_EXERCISE_: Lines before the one containing "U2: SA555 -> ICM7555" in the records below are to be left out; that line and all after it, through the end, are to be retyped exactly.

__________________________________________________

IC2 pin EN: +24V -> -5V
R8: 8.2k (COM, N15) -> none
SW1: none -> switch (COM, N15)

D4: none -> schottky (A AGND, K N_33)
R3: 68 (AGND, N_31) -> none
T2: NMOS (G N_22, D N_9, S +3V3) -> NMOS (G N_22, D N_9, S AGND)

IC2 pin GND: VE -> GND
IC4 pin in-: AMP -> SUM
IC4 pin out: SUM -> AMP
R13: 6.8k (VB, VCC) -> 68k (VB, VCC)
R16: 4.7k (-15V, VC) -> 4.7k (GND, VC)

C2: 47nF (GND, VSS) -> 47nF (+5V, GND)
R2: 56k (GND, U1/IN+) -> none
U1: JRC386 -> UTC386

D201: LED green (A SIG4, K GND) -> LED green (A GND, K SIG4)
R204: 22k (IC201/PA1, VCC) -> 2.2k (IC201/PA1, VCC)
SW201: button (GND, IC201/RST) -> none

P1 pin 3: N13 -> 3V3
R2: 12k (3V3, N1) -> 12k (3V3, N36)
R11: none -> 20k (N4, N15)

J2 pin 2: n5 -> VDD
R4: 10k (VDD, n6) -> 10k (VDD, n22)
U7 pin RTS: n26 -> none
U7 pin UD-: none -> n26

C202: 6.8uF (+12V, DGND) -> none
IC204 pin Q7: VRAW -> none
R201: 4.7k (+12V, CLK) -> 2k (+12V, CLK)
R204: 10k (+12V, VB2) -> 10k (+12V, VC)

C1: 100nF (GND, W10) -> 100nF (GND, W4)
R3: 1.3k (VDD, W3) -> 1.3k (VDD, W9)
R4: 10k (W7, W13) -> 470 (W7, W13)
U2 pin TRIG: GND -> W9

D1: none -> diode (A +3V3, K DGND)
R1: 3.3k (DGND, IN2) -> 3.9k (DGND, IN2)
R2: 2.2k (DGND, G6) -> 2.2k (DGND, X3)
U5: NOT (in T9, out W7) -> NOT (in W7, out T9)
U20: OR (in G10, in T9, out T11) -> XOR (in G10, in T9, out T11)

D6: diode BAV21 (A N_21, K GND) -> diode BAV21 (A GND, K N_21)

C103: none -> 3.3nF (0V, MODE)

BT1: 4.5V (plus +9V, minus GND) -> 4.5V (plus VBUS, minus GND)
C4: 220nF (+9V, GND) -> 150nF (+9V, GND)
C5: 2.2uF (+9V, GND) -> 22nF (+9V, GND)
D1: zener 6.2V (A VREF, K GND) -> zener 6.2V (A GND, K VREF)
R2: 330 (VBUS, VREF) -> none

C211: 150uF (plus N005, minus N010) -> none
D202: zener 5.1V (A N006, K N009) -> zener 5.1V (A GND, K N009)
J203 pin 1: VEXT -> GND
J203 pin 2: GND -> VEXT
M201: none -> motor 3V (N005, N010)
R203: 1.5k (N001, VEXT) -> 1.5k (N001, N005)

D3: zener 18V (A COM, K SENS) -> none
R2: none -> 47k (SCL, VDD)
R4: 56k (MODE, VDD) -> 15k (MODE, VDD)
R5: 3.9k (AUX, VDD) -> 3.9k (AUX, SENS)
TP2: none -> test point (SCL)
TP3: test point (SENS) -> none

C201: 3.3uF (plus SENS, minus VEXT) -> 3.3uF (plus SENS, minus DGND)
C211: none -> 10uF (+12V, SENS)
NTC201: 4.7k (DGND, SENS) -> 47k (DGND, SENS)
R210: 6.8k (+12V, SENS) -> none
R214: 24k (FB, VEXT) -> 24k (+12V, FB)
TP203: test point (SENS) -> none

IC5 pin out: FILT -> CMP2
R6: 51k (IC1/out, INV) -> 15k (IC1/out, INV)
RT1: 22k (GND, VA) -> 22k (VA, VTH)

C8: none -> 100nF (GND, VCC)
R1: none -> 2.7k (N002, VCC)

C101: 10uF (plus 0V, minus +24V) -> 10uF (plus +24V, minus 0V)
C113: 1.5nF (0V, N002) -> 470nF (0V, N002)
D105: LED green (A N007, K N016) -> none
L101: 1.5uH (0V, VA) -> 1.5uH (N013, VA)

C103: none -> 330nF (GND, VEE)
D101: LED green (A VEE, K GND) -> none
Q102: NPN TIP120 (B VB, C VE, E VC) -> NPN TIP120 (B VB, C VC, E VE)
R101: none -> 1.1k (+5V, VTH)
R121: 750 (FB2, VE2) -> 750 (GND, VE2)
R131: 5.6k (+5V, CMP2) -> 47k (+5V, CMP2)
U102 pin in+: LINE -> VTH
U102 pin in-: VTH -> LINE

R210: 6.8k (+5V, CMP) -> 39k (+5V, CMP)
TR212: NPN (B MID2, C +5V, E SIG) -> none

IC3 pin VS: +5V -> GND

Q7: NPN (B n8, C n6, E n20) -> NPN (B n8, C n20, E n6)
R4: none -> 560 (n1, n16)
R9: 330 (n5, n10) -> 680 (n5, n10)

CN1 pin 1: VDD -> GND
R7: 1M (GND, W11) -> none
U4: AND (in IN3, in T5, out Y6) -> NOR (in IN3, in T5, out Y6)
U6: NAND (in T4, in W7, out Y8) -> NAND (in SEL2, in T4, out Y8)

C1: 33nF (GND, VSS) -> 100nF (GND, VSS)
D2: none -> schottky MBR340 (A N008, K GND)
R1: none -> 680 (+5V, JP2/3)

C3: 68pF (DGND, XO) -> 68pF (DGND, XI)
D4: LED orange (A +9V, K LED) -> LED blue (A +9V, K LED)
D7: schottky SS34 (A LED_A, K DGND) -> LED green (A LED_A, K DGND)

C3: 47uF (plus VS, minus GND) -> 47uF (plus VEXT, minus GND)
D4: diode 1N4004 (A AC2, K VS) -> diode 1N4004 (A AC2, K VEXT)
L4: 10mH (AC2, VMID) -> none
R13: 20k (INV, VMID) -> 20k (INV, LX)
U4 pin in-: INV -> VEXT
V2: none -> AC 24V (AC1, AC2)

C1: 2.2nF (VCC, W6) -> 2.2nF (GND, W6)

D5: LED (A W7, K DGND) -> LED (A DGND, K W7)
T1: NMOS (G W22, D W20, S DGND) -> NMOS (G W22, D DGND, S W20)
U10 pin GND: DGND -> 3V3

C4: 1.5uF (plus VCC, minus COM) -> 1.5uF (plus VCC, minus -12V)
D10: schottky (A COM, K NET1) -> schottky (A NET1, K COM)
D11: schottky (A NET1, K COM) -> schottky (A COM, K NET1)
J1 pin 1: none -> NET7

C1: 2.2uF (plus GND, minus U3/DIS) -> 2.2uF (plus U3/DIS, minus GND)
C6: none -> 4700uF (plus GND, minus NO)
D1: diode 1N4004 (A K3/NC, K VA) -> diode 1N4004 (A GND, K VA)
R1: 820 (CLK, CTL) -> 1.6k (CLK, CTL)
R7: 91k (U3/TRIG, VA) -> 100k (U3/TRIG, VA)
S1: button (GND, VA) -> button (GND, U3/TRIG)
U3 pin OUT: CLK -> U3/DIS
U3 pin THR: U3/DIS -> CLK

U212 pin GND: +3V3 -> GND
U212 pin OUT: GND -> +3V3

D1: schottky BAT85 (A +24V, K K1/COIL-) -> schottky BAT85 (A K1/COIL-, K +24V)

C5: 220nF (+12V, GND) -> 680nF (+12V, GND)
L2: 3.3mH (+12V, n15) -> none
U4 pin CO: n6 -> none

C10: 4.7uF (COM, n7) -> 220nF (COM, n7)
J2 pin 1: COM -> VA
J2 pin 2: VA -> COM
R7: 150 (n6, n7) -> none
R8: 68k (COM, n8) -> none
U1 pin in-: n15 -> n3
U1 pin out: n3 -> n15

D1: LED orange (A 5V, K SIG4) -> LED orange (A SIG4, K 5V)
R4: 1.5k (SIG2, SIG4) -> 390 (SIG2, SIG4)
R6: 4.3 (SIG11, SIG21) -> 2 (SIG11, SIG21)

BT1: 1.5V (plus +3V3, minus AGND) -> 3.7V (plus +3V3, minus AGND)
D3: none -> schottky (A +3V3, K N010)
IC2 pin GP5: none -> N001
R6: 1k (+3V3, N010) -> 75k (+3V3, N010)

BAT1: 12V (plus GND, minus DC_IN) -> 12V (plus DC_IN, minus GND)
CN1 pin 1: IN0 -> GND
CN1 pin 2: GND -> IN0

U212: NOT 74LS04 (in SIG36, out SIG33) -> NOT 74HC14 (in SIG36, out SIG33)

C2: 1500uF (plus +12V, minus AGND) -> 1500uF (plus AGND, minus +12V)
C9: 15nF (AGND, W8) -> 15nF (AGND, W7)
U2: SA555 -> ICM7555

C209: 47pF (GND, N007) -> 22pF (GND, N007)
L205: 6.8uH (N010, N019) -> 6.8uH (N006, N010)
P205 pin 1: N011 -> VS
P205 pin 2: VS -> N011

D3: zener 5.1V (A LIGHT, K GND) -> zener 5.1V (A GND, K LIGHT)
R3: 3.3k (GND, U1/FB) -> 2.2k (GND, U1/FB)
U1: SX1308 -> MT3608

__________________________________________________

_COMPLETED TASK_:
U2: SA555 -> ICM7555

C209: 47pF (GND, N007) -> 22pF (GND, N007)
L205: 6.8uH (N010, N019) -> 6.8uH (N006, N010)
P205 pin 1: N011 -> VS
P205 pin 2: VS -> N011

D3: zener 5.1V (A LIGHT, K GND) -> zener 5.1V (A GND, K LIGHT)
R3: 3.3k (GND, U1/FB) -> 2.2k (GND, U1/FB)
U1: SX1308 -> MT3608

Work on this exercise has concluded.